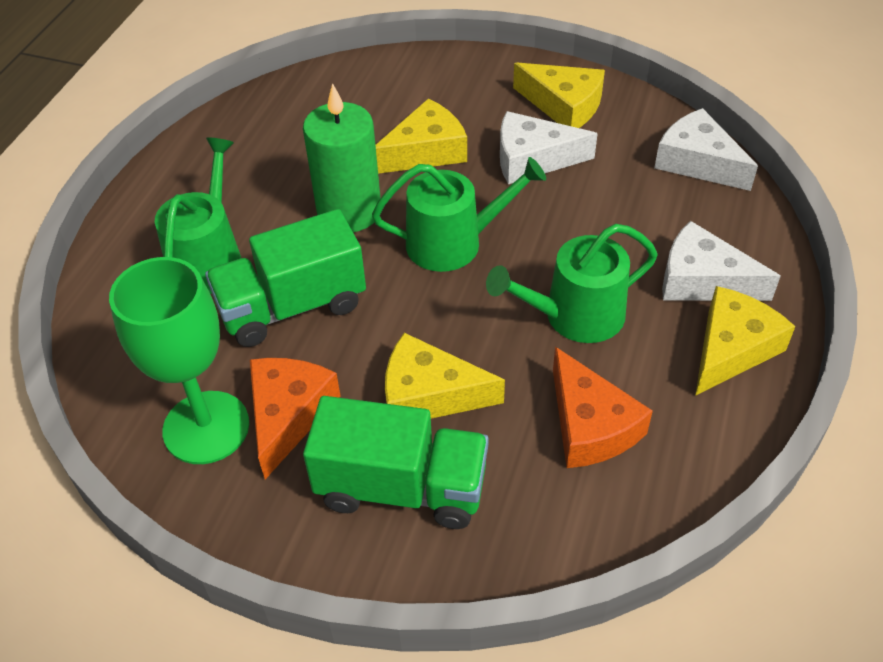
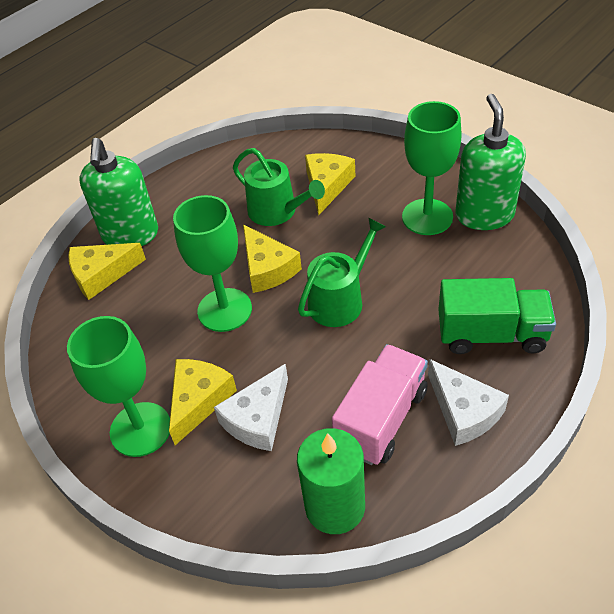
green goblet: 1 -> 3
green soap dispenser: 0 -> 2
green truck: 2 -> 1
green watering can: 3 -> 2
orange cheese: 2 -> 0
pink truck: 0 -> 1
white cheese: 3 -> 2

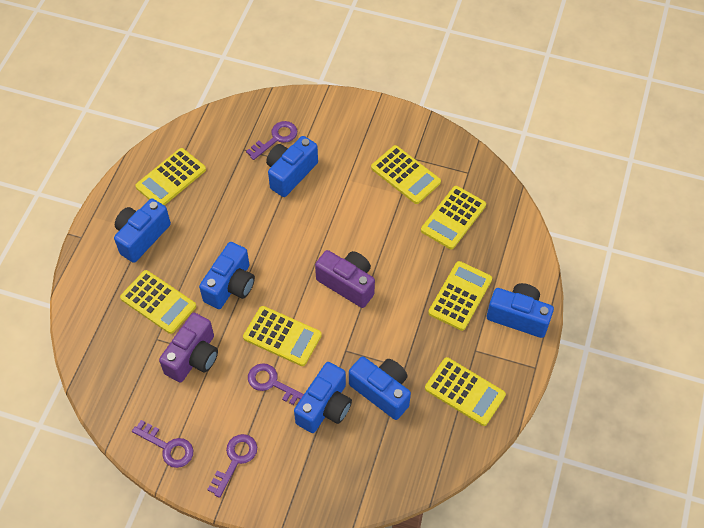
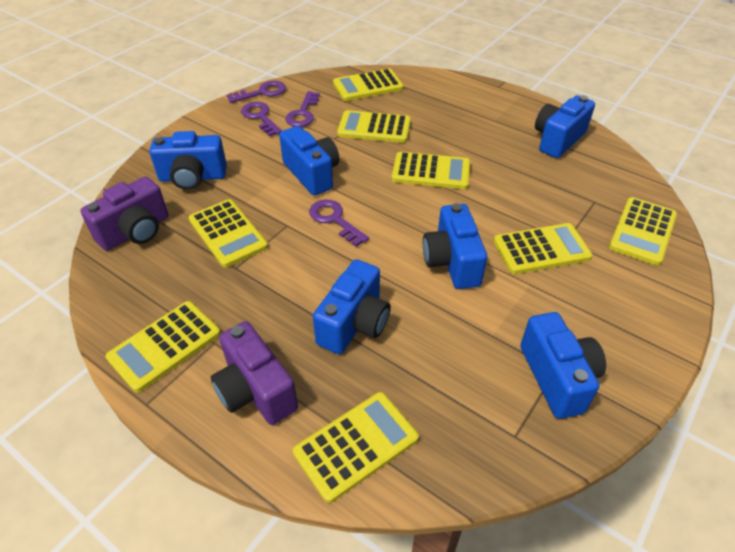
yellow calculator: 7 -> 8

——————————

▶ _Work required_: If a line of the data contains "green", copy it out.

▶ _Written reply_:
green goblet: 1 -> 3
green soap dispenser: 0 -> 2
green truck: 2 -> 1
green watering can: 3 -> 2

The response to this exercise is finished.